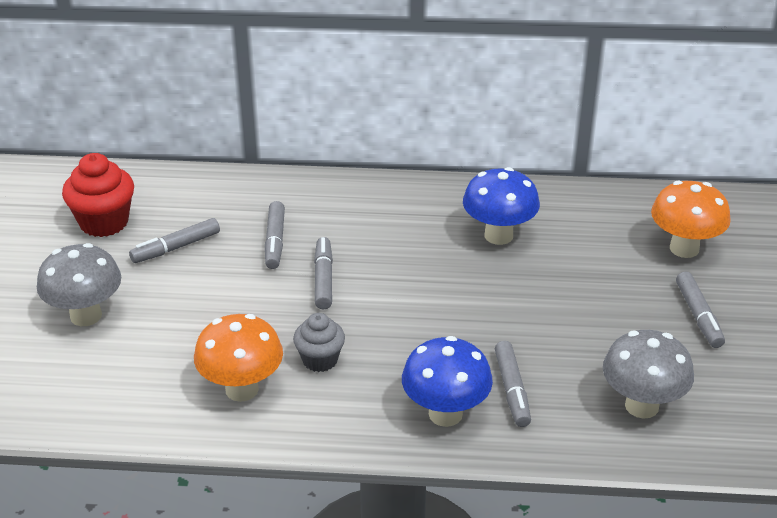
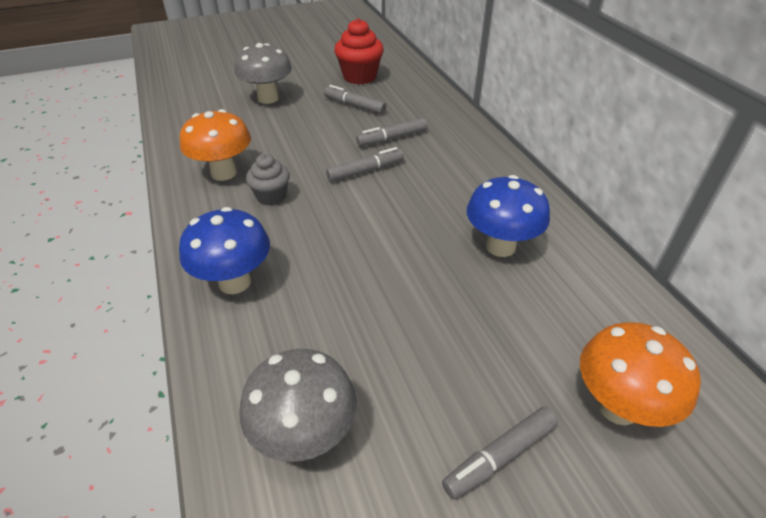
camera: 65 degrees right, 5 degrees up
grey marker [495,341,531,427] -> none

○ ○ ○

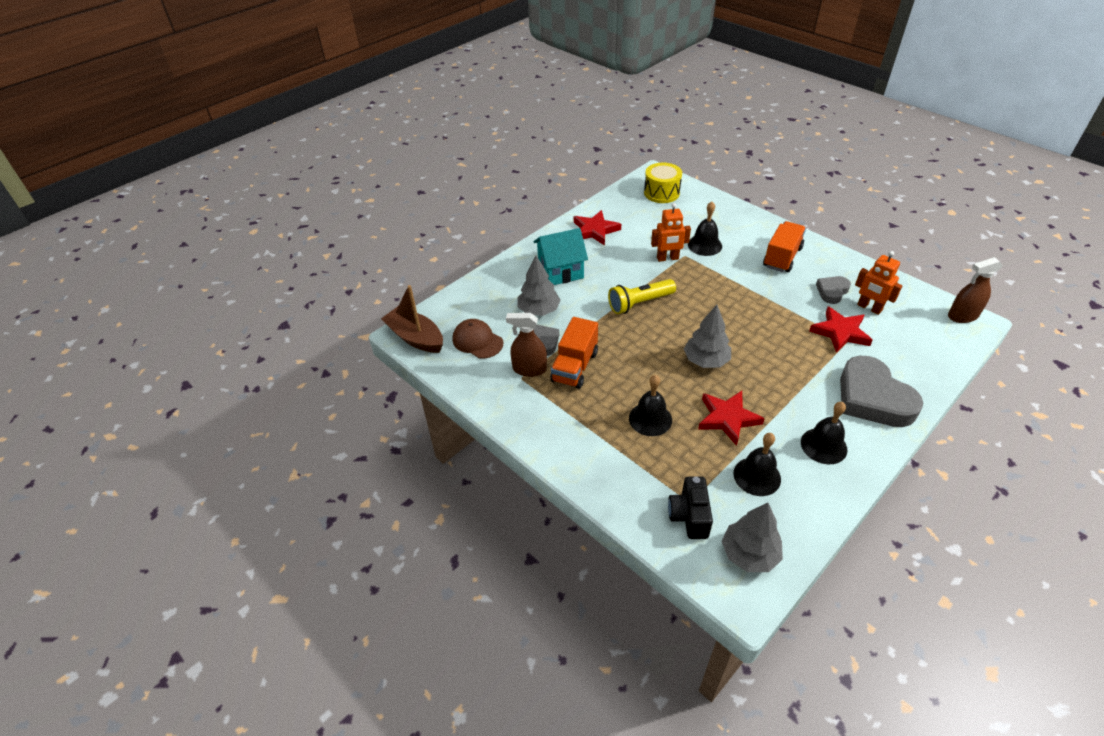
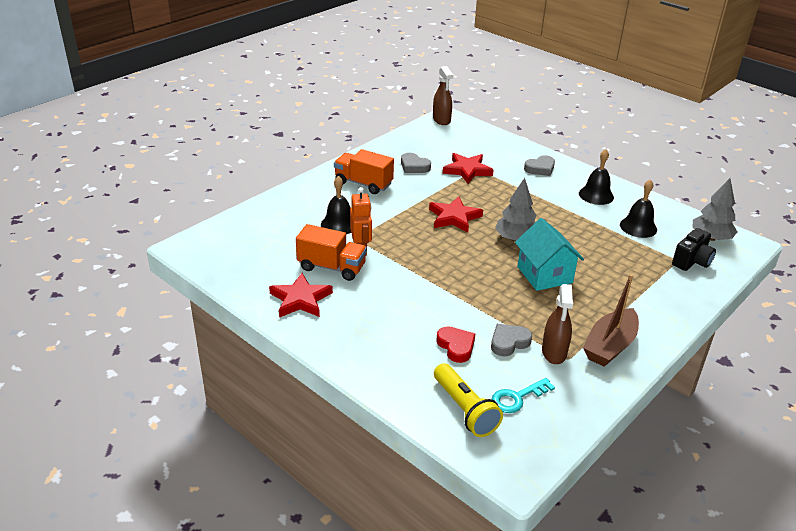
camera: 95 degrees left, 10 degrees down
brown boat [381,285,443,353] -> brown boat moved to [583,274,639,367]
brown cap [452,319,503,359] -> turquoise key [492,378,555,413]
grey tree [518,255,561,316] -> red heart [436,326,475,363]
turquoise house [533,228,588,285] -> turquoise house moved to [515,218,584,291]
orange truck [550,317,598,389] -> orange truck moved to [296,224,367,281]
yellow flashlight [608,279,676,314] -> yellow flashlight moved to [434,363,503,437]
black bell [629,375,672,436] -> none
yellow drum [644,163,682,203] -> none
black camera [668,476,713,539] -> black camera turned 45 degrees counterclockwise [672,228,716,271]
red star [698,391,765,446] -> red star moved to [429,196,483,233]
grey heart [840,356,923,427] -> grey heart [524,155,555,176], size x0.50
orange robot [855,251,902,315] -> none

○ ○ ○

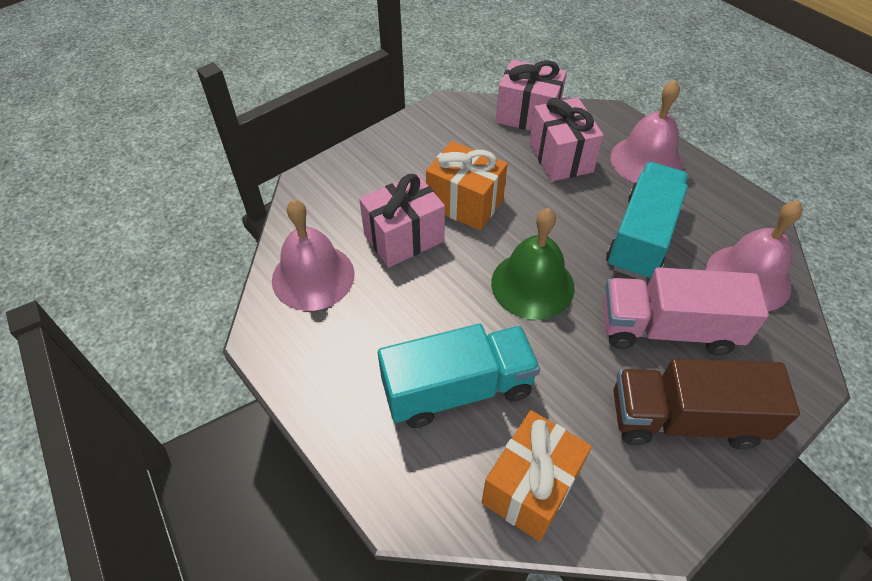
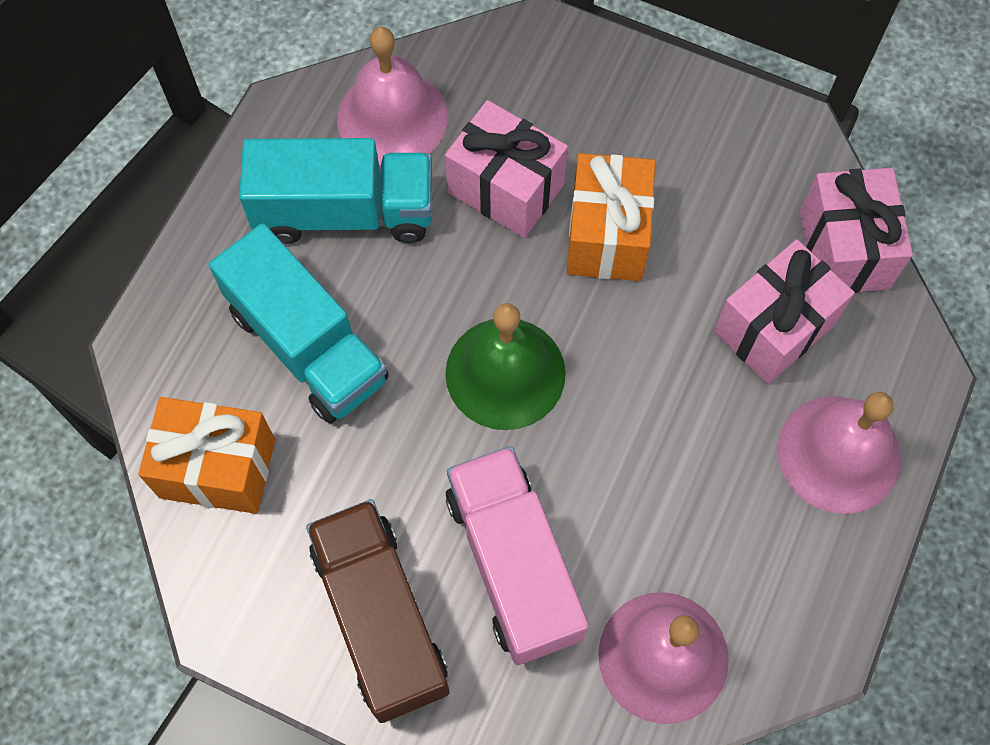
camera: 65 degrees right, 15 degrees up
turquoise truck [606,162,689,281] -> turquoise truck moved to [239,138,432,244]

○ ○ ○

WORK REQUIRED:
The lines to return are those in the entries above that include "black".

ANSWER SPACE:
black bell [629,375,672,436] -> none
black camera [668,476,713,539] -> black camera turned 45 degrees counterclockwise [672,228,716,271]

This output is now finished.